_Problem statement_
Restate the full listing word for word; images stay out of it.

_Source material_
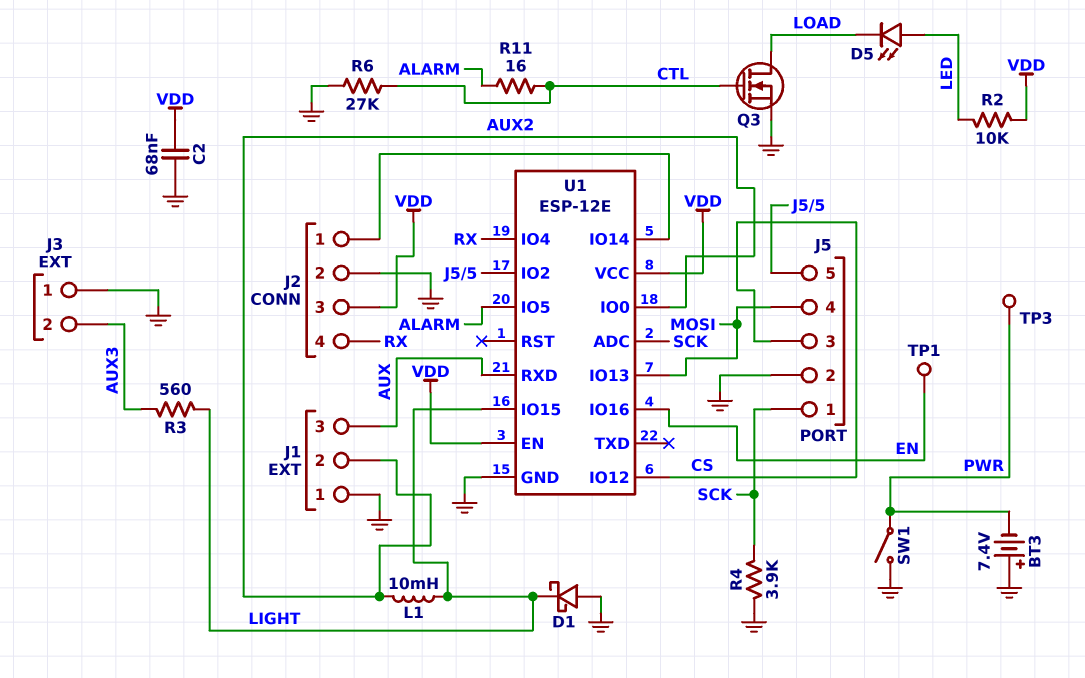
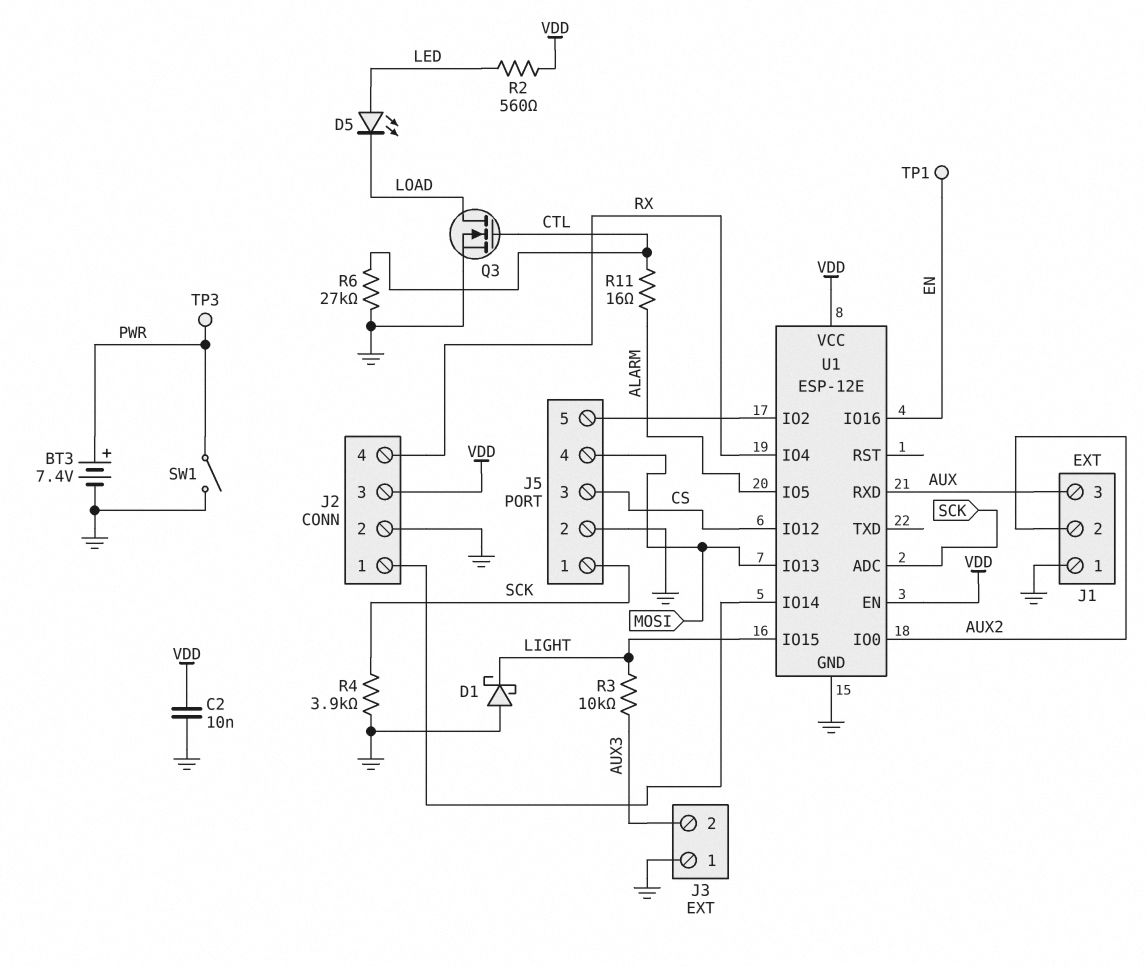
BT3: 7.4V (plus GND, minus PWR) -> 7.4V (plus PWR, minus GND)
C2: 68nF (GND, VDD) -> 10nF (GND, VDD)
L1: 10mH (AUX2, LIGHT) -> none
R2: 10k (LED, VDD) -> 560 (LED, VDD)
R3: 560 (AUX3, LIGHT) -> 10k (AUX3, LIGHT)

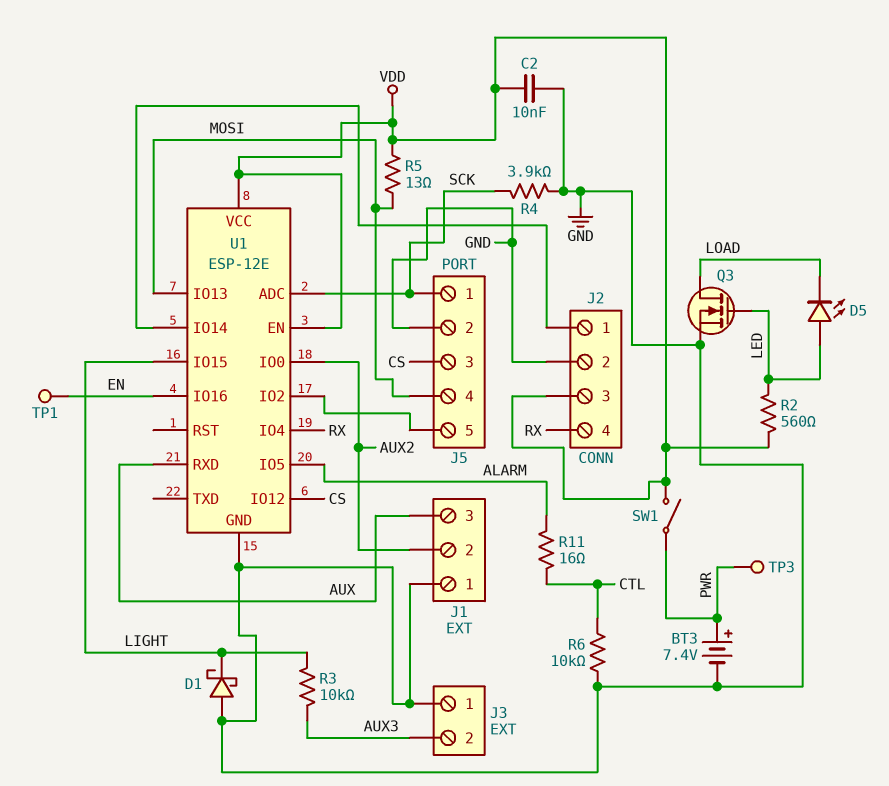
Q3: NMOS (G CTL, D LOAD, S GND) -> NMOS (G LED, D LOAD, S GND)
R5: none -> 13 (MOSI, VDD)
R6: 27k (CTL, GND) -> 10k (CTL, GND)
SW1: switch (GND, PWR) -> switch (PWR, VDD)

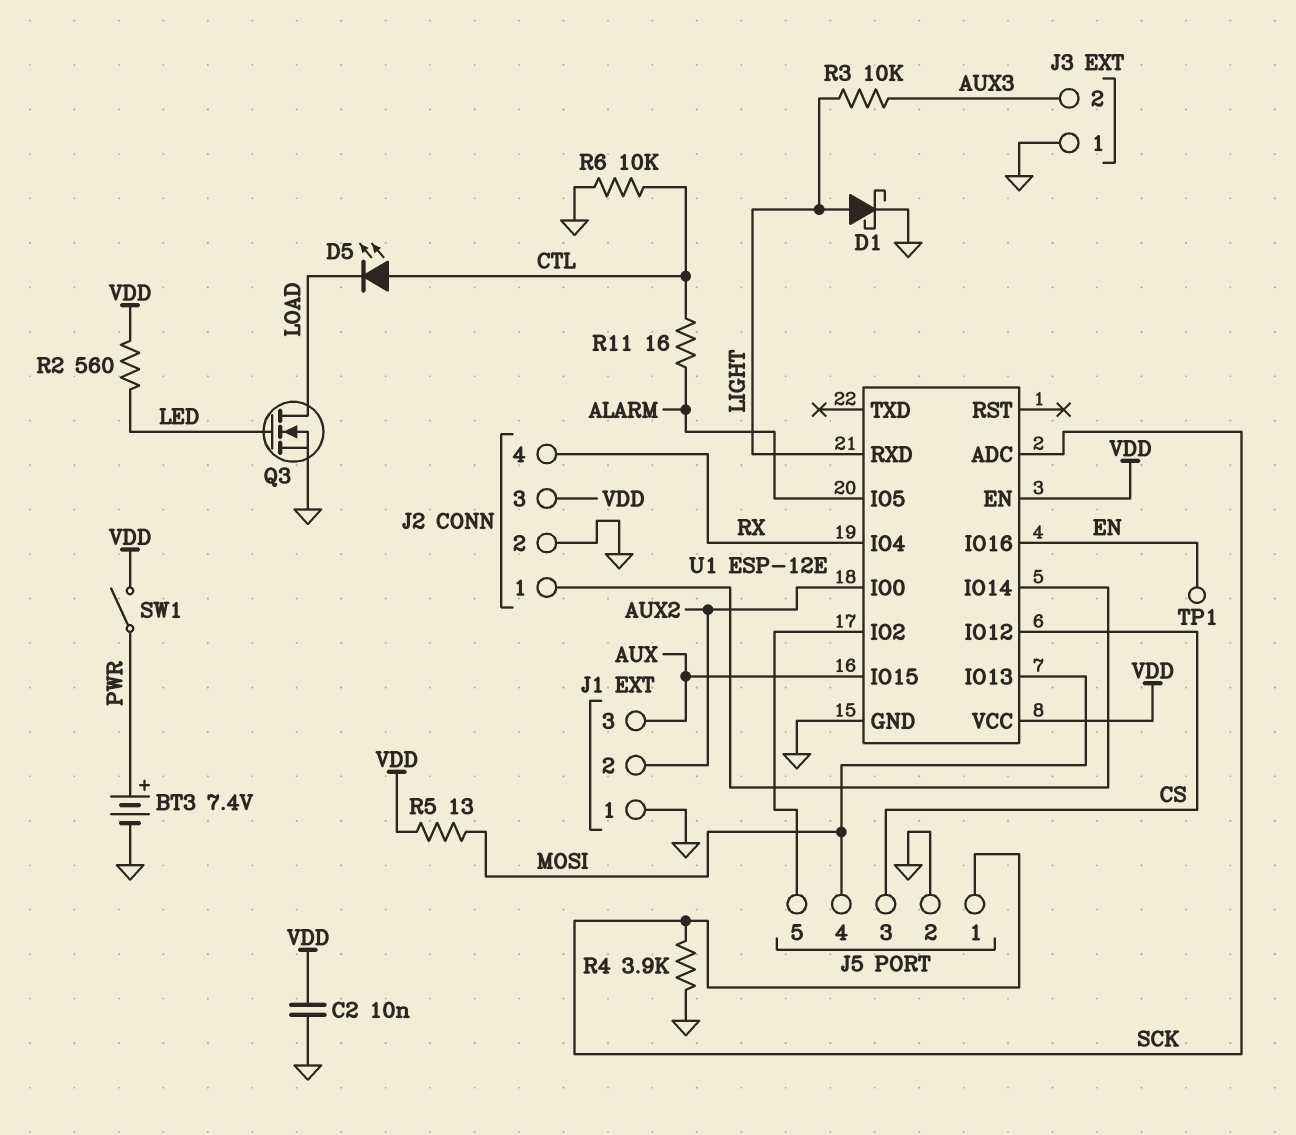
D1: schottky (A GND, K LIGHT) -> schottky (A LIGHT, K GND)
D5: LED (A LED, K LOAD) -> LED (A CTL, K LOAD)
TP3: test point (PWR) -> none
U1 pin IO15: LIGHT -> AUX
U1 pin RXD: AUX -> LIGHT

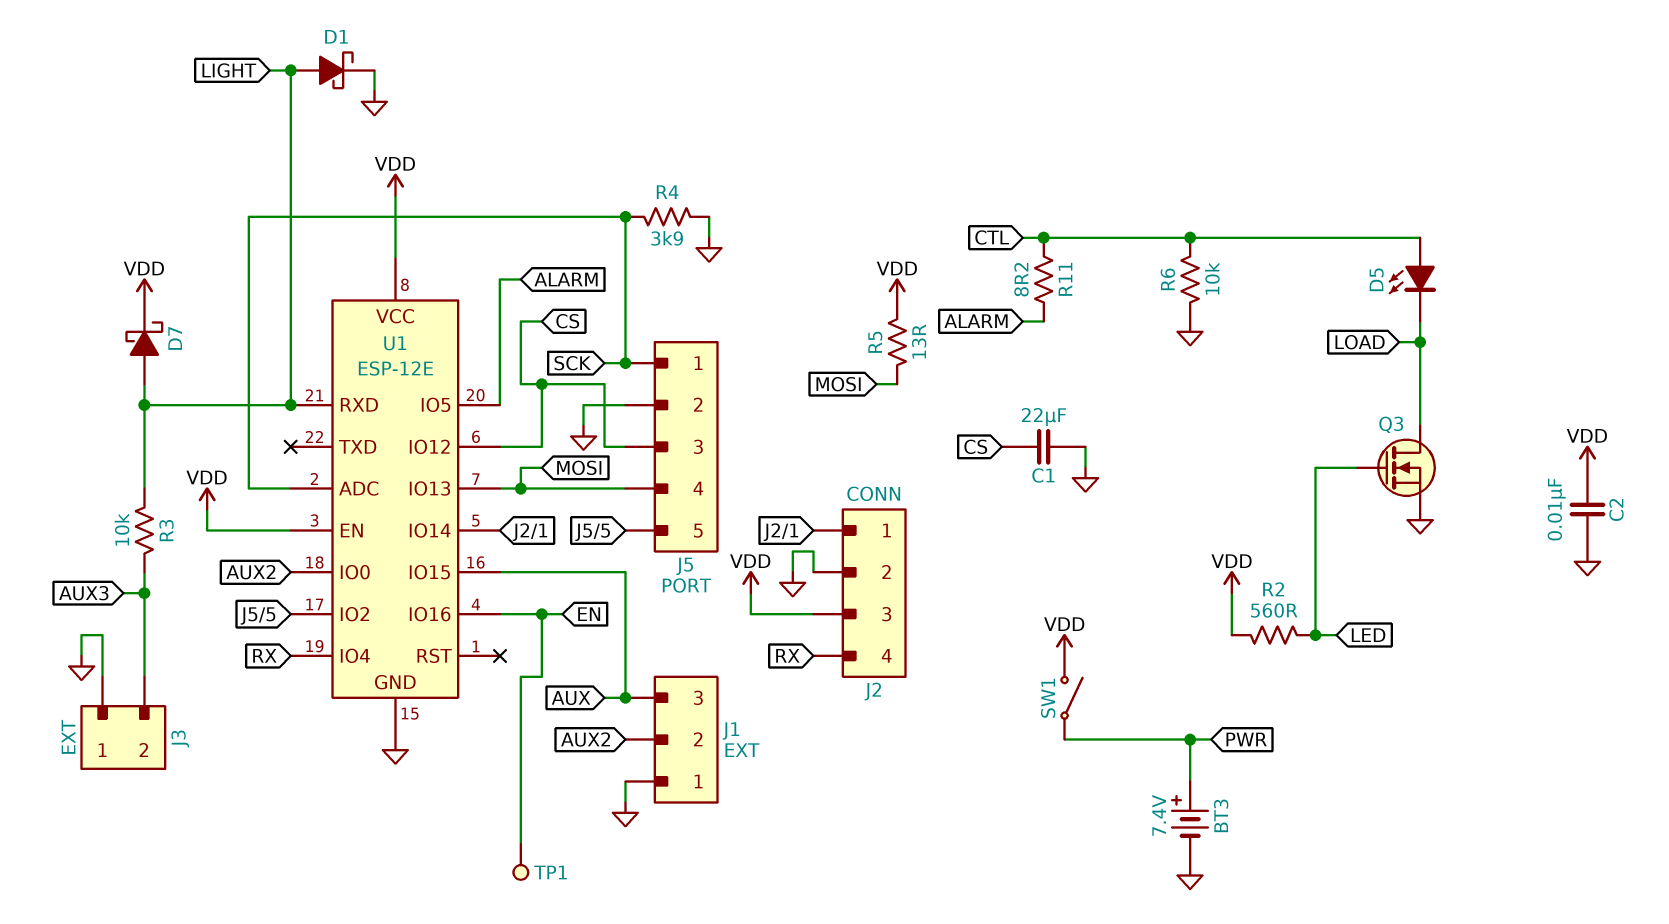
C1: none -> 22uF (CS, GND)
D7: none -> schottky (A LIGHT, K VDD)
R11: 16 (ALARM, CTL) -> 8.2 (ALARM, CTL)

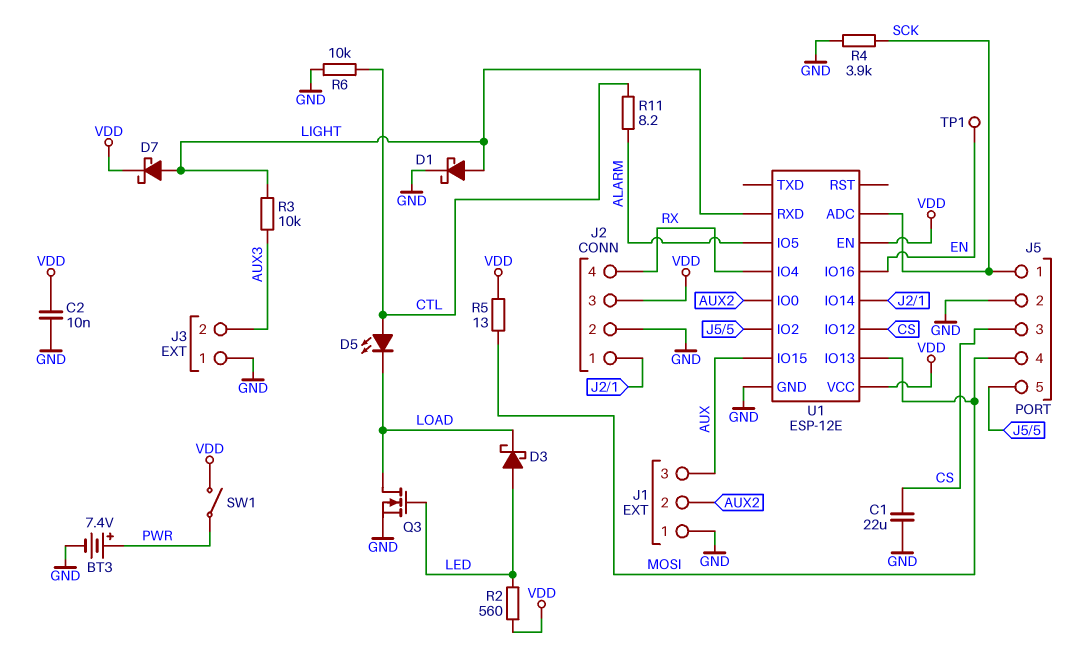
D3: none -> schottky (A LED, K LOAD)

_Task output_
BT3: 7.4V (plus GND, minus PWR) -> 7.4V (plus PWR, minus GND)
C2: 68nF (GND, VDD) -> 10nF (GND, VDD)
L1: 10mH (AUX2, LIGHT) -> none
R2: 10k (LED, VDD) -> 560 (LED, VDD)
R3: 560 (AUX3, LIGHT) -> 10k (AUX3, LIGHT)

Q3: NMOS (G CTL, D LOAD, S GND) -> NMOS (G LED, D LOAD, S GND)
R5: none -> 13 (MOSI, VDD)
R6: 27k (CTL, GND) -> 10k (CTL, GND)
SW1: switch (GND, PWR) -> switch (PWR, VDD)

D1: schottky (A GND, K LIGHT) -> schottky (A LIGHT, K GND)
D5: LED (A LED, K LOAD) -> LED (A CTL, K LOAD)
TP3: test point (PWR) -> none
U1 pin IO15: LIGHT -> AUX
U1 pin RXD: AUX -> LIGHT

C1: none -> 22uF (CS, GND)
D7: none -> schottky (A LIGHT, K VDD)
R11: 16 (ALARM, CTL) -> 8.2 (ALARM, CTL)

D3: none -> schottky (A LED, K LOAD)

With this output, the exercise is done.